**WHAT YOU ARE ASKED TO DO**. Leave the images out, and otherwise write out each entry exactly.
BEGIN
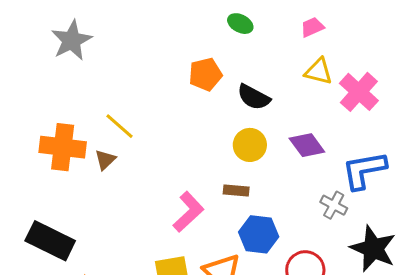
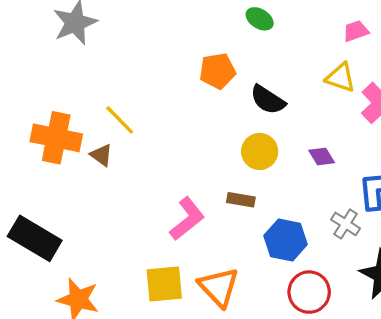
pink trapezoid: (312, 27) -> (356, 31), moved
purple diamond: (307, 145) -> (322, 156), size x0.7
brown triangle: (105, 160) -> (101, 155), turned -45
blue hexagon: (259, 234) -> (286, 240), moved

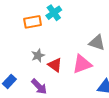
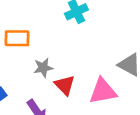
orange rectangle: (33, 22) -> (17, 38), moved

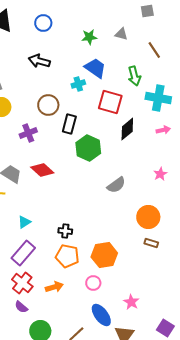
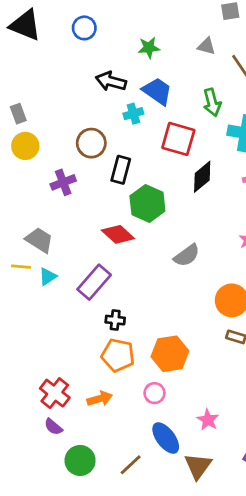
gray triangle: (121, 34) -> (206, 46), moved
black arrow: (39, 61) -> (111, 81), moved
red diamond: (42, 170) -> (118, 234), moved
cyan triangle: (24, 222) -> (48, 277), moved
purple rectangle: (23, 253) -> (94, 282), moved

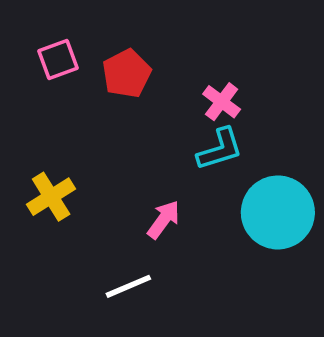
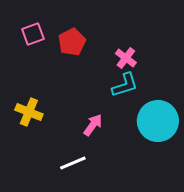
yellow cross: (51, 197) -> (29, 112), turned -36

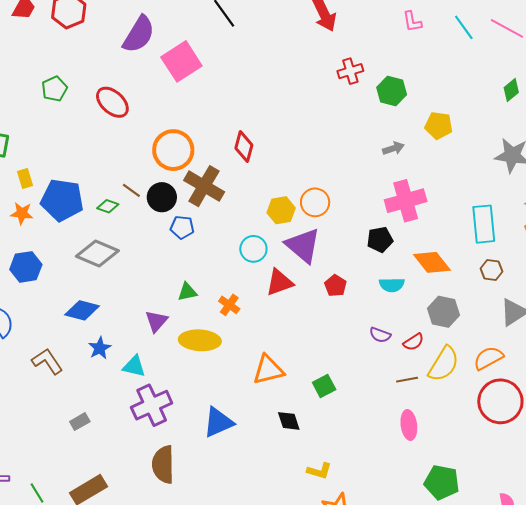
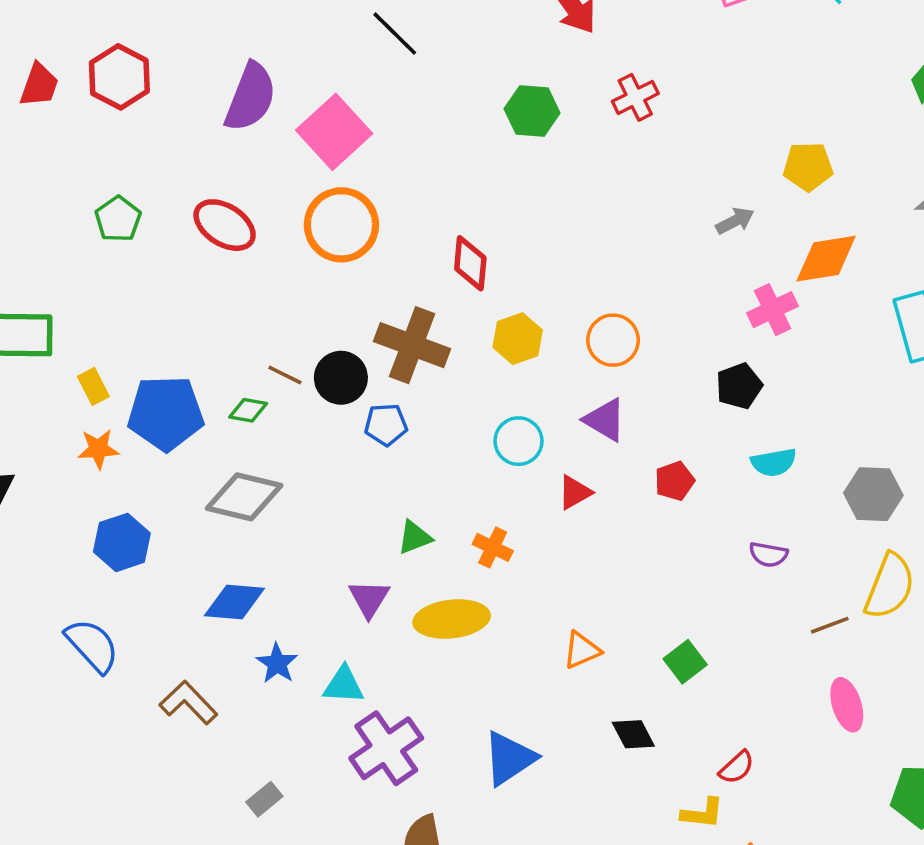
green hexagon: (392, 91) -> (532, 111), moved
orange circle: (173, 150) -> (341, 225), moved
pink cross: (406, 201) -> (773, 310), size x0.7
yellow hexagon: (281, 210) -> (518, 339), moved
purple triangle: (303, 245) -> (605, 420), size x0.7
orange diamond: (432, 262) -> (826, 259), moved, turned -51
red triangle: (279, 282) -> (575, 492), size x0.7
red pentagon: (335, 286) -> (675, 481), turned 30
red semicircle: (414, 342) -> (737, 767), moved
orange triangle: (268, 370) -> (582, 650), size x0.7

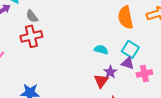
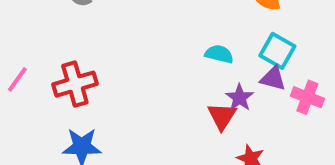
red cross: (31, 36) -> (75, 84), moved
pink cross: (144, 73) -> (307, 97), turned 35

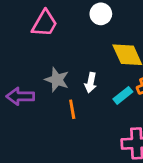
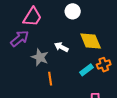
white arrow: (91, 83) -> (61, 47), moved, turned 104
purple arrow: (20, 96) -> (20, 38), moved, turned 138

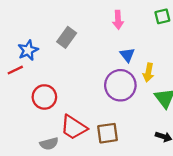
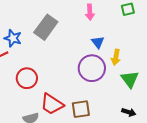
gray rectangle: (67, 37) -> (46, 27), size x1.4
blue star: (28, 50) -> (13, 38), turned -30

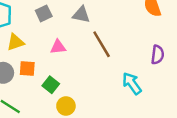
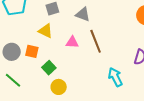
yellow triangle: (15, 42) -> (45, 31), moved, turned 35
pink triangle: (58, 47) -> (72, 42), moved

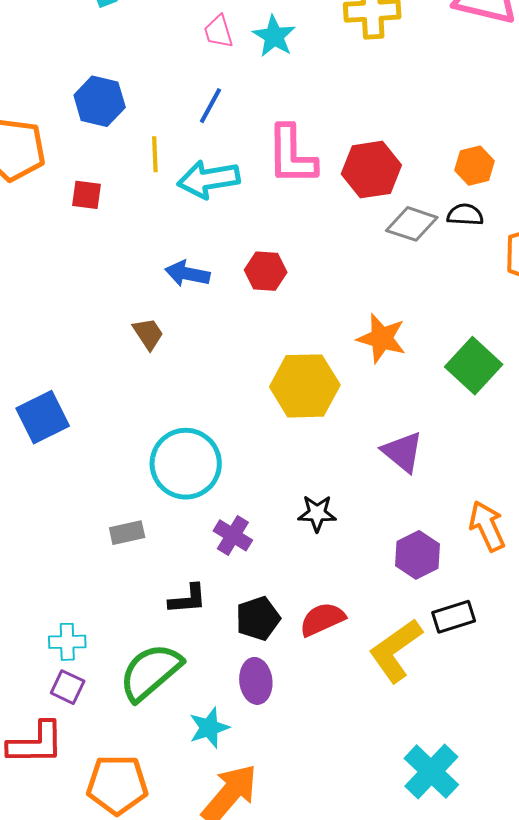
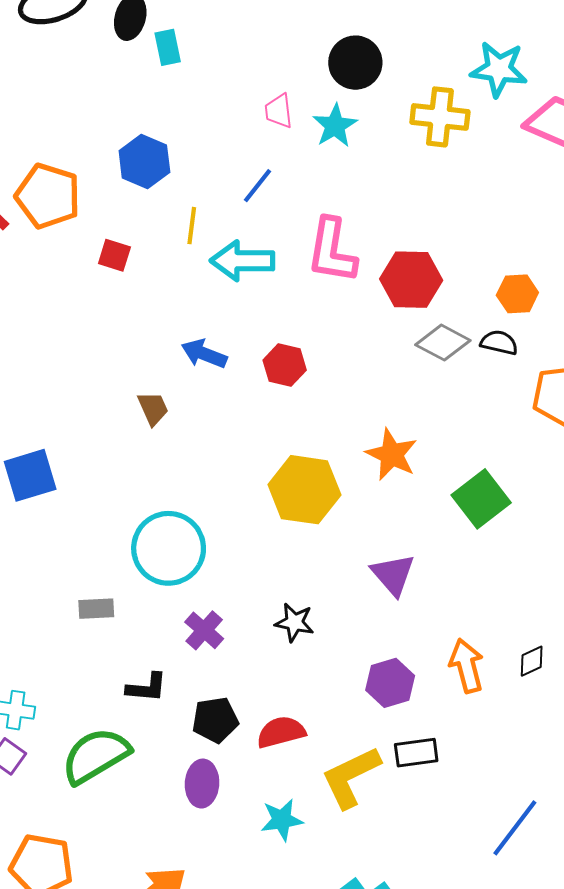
cyan star: (209, 728) -> (282, 820), moved

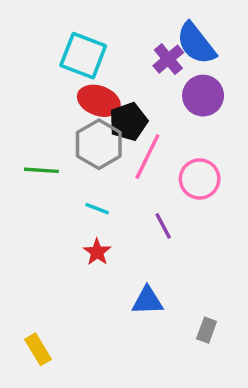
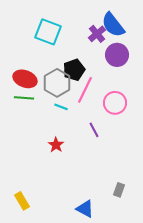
red ellipse: (99, 101) -> (25, 79), moved
cyan line: (97, 209) -> (61, 107), moved
blue triangle: (147, 301) -> (85, 209), moved, turned 30

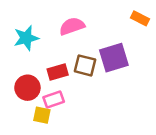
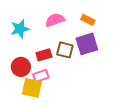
orange rectangle: (140, 18) -> (88, 20), moved
yellow square: (42, 115) -> (32, 88), size x1.5

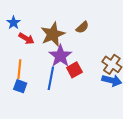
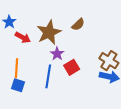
purple star: (60, 56) -> (57, 54), size x0.6

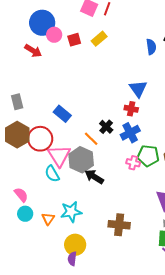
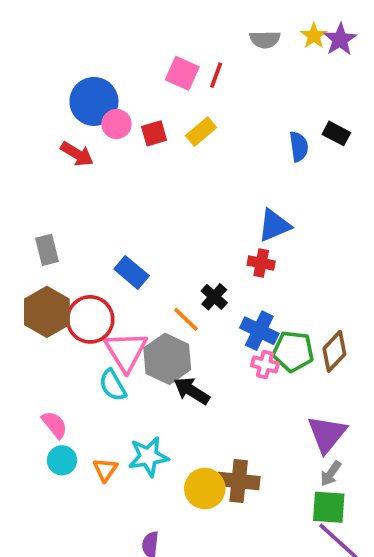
blue triangle: (138, 89) -> (274, 225), turned 42
blue cross: (130, 133) -> (259, 331), moved, turned -36
yellow circle: (75, 245) -> (205, 489), moved

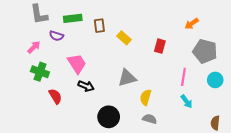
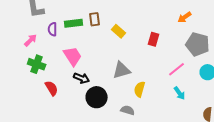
green rectangle: (73, 18) -> (74, 23), moved
purple semicircle: (56, 36) -> (53, 29), turned 72
pink line: (183, 77) -> (177, 69), turned 42
black circle: (109, 117) -> (97, 97), moved
gray semicircle: (150, 119) -> (128, 110), moved

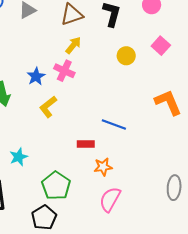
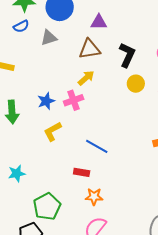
yellow circle: (126, 56) -> (136, 84), moved
pink cross: (64, 71) -> (74, 100), turned 36
blue line: (114, 124) -> (97, 146), moved

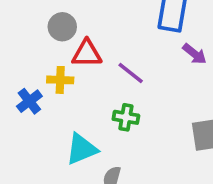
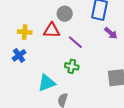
gray circle: (62, 27) -> (65, 14), moved
yellow cross: (60, 80) -> (25, 32), moved

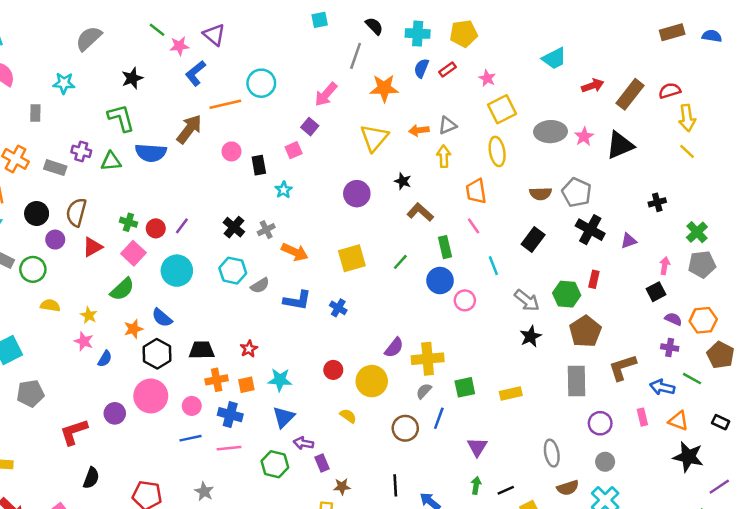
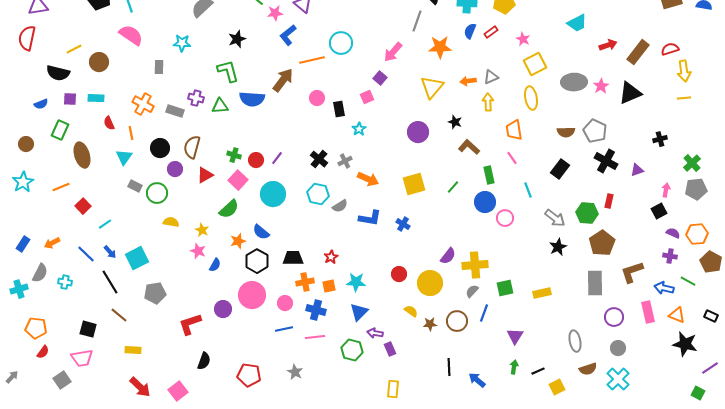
yellow line: (687, 151) -> (684, 98), turned -48
pink rectangle: (642, 417) -> (648, 312), size x1.5
brown star: (342, 487) -> (430, 324), moved

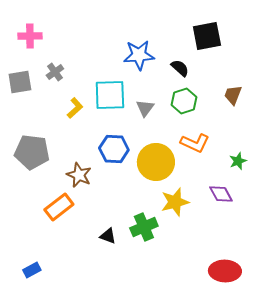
END
**TASK RESPONSE**.
pink trapezoid: (312, 27) -> (356, 31), moved
purple diamond: (307, 145) -> (322, 156), size x0.7
brown triangle: (105, 160) -> (101, 155), turned -45
blue hexagon: (259, 234) -> (286, 240), moved

orange rectangle: (33, 22) -> (17, 38), moved

gray triangle: (121, 34) -> (206, 46), moved
black arrow: (39, 61) -> (111, 81), moved
red diamond: (42, 170) -> (118, 234), moved
cyan triangle: (24, 222) -> (48, 277), moved
purple rectangle: (23, 253) -> (94, 282), moved

yellow cross: (51, 197) -> (29, 112), turned -36

green hexagon: (392, 91) -> (532, 111), moved
orange circle: (173, 150) -> (341, 225), moved
pink cross: (406, 201) -> (773, 310), size x0.7
yellow hexagon: (281, 210) -> (518, 339), moved
purple triangle: (303, 245) -> (605, 420), size x0.7
orange diamond: (432, 262) -> (826, 259), moved, turned -51
red triangle: (279, 282) -> (575, 492), size x0.7
red pentagon: (335, 286) -> (675, 481), turned 30
red semicircle: (414, 342) -> (737, 767), moved
orange triangle: (268, 370) -> (582, 650), size x0.7

red cross: (31, 36) -> (75, 84), moved
pink cross: (144, 73) -> (307, 97), turned 35

white arrow: (91, 83) -> (61, 47), moved, turned 104
purple arrow: (20, 96) -> (20, 38), moved, turned 138

gray rectangle: (67, 37) -> (46, 27), size x1.4
blue star: (28, 50) -> (13, 38), turned -30

yellow triangle: (15, 42) -> (45, 31), moved, turned 35
pink triangle: (58, 47) -> (72, 42), moved

cyan star: (209, 728) -> (282, 820), moved

red ellipse: (99, 101) -> (25, 79), moved
cyan line: (97, 209) -> (61, 107), moved
blue triangle: (147, 301) -> (85, 209), moved, turned 30

orange rectangle: (140, 18) -> (88, 20), moved
yellow square: (42, 115) -> (32, 88), size x1.5

purple star: (60, 56) -> (57, 54), size x0.6

blue triangle: (138, 89) -> (274, 225), turned 42
blue cross: (130, 133) -> (259, 331), moved, turned -36
yellow circle: (75, 245) -> (205, 489), moved

green rectangle: (73, 18) -> (74, 23), moved
purple semicircle: (56, 36) -> (53, 29), turned 72
pink line: (183, 77) -> (177, 69), turned 42
black circle: (109, 117) -> (97, 97), moved
gray semicircle: (150, 119) -> (128, 110), moved

yellow circle: (126, 56) -> (136, 84), moved
pink cross: (64, 71) -> (74, 100), turned 36
blue line: (114, 124) -> (97, 146), moved

gray circle: (62, 27) -> (65, 14), moved
yellow cross: (60, 80) -> (25, 32), moved

yellow line: (687, 151) -> (684, 98), turned -48
pink rectangle: (642, 417) -> (648, 312), size x1.5
brown star: (342, 487) -> (430, 324), moved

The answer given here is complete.